Task brief ▸ Please return every line below that contains the string "instrumentName", copying each one in full.

Listed entries ▸
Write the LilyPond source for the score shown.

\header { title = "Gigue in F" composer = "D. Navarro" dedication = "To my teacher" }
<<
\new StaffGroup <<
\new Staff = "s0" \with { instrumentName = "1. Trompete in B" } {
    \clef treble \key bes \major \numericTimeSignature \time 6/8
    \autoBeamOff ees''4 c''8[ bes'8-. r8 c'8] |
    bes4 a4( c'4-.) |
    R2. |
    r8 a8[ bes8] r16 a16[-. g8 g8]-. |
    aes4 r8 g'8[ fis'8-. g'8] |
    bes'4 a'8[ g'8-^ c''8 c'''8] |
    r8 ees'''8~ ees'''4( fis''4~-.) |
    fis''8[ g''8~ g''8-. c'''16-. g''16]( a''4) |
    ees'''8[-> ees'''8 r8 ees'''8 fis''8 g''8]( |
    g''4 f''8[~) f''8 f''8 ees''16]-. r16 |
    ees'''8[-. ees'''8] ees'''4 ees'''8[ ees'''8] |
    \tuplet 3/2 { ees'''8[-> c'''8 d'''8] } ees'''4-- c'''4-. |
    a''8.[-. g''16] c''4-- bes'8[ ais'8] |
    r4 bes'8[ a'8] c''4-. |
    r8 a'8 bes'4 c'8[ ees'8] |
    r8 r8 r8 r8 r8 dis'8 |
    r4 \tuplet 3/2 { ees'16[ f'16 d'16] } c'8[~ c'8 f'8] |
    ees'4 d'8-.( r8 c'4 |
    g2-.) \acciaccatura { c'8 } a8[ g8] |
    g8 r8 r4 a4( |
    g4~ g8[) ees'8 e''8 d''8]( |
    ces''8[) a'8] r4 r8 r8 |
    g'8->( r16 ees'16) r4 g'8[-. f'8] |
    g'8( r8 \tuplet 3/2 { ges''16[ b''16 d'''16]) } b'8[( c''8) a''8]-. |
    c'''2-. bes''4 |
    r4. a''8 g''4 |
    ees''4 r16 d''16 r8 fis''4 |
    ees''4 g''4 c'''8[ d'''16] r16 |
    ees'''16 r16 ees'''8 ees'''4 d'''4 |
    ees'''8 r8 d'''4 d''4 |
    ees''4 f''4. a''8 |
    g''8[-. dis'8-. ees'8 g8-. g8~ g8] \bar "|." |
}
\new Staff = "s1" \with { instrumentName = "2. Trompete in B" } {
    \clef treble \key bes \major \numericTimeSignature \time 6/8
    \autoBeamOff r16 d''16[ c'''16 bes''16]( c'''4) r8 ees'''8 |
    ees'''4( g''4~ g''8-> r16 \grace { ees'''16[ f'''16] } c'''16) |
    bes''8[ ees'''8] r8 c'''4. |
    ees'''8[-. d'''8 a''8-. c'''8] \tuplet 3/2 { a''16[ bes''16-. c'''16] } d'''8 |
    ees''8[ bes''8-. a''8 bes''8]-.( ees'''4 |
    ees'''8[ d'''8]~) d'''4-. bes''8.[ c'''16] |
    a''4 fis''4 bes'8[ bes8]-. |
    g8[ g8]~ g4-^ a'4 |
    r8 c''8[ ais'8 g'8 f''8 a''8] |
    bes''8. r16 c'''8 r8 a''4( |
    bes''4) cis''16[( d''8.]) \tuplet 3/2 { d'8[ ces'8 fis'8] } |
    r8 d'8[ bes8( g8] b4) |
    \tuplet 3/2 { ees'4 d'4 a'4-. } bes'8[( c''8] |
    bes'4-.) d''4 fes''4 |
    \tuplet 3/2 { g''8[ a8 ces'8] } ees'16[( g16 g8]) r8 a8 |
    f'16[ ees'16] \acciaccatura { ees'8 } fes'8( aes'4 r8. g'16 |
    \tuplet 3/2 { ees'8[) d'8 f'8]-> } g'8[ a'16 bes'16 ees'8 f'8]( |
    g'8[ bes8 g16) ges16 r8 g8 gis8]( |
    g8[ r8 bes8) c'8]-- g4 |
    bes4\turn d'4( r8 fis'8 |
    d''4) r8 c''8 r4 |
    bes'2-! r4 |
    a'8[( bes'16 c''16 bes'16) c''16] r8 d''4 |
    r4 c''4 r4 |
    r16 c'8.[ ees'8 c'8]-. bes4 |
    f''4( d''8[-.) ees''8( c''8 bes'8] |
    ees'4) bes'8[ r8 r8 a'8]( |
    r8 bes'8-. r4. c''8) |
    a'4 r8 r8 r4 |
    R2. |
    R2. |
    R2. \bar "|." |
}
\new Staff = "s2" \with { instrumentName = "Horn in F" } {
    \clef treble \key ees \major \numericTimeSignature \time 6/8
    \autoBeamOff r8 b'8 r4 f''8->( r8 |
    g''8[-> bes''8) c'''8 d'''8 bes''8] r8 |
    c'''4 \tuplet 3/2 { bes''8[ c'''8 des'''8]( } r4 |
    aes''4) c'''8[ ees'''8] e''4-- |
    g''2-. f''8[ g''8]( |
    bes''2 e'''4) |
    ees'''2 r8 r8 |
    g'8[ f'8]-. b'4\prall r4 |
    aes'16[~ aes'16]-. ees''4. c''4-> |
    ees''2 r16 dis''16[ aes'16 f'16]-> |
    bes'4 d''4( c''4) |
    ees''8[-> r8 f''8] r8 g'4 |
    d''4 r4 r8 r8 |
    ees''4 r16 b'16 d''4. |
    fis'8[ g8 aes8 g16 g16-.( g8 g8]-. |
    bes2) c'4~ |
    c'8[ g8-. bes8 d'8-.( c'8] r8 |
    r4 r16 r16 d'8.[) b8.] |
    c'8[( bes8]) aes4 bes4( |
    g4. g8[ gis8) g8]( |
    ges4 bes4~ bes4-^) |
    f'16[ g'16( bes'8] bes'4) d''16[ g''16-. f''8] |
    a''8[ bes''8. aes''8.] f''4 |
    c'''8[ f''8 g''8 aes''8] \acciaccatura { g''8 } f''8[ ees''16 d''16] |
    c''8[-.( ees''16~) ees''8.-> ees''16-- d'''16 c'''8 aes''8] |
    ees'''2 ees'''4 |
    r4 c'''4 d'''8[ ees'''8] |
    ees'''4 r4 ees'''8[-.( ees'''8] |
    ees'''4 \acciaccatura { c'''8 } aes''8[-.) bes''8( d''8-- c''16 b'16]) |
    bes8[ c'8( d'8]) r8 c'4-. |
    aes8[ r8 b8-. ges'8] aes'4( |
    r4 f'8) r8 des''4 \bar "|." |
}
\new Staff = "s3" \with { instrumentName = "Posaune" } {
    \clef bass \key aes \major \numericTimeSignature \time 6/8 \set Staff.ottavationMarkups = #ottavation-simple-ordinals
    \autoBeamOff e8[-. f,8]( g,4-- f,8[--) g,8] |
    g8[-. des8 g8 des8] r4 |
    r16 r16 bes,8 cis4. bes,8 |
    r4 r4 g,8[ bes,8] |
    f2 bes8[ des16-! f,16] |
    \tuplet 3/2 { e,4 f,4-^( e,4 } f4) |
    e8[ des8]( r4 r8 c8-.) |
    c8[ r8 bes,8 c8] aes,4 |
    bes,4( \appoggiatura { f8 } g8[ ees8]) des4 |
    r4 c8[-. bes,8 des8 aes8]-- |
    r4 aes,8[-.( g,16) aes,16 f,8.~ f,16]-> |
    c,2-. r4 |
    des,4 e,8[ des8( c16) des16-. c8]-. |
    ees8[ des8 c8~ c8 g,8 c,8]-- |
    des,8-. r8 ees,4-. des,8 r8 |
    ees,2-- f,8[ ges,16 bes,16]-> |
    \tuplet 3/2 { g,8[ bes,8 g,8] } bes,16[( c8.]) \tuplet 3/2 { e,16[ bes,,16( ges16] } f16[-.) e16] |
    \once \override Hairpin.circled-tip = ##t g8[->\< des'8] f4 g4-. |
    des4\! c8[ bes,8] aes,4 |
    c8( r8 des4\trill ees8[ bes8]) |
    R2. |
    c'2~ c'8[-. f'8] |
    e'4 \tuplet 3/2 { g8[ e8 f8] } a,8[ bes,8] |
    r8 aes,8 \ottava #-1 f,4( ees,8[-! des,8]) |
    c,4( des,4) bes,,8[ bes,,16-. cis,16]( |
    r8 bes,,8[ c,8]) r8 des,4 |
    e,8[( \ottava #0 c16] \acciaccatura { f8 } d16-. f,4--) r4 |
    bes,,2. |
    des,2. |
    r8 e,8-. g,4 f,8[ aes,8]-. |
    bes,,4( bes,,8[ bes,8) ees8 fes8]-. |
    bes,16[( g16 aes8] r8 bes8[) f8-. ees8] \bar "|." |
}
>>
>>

Answer to this task ▸
\new Staff = "s0" \with { instrumentName = "1. Trompete in B" } {
\new Staff = "s1" \with { instrumentName = "2. Trompete in B" } {
\new Staff = "s2" \with { instrumentName = "Horn in F" } {
\new Staff = "s3" \with { instrumentName = "Posaune" } {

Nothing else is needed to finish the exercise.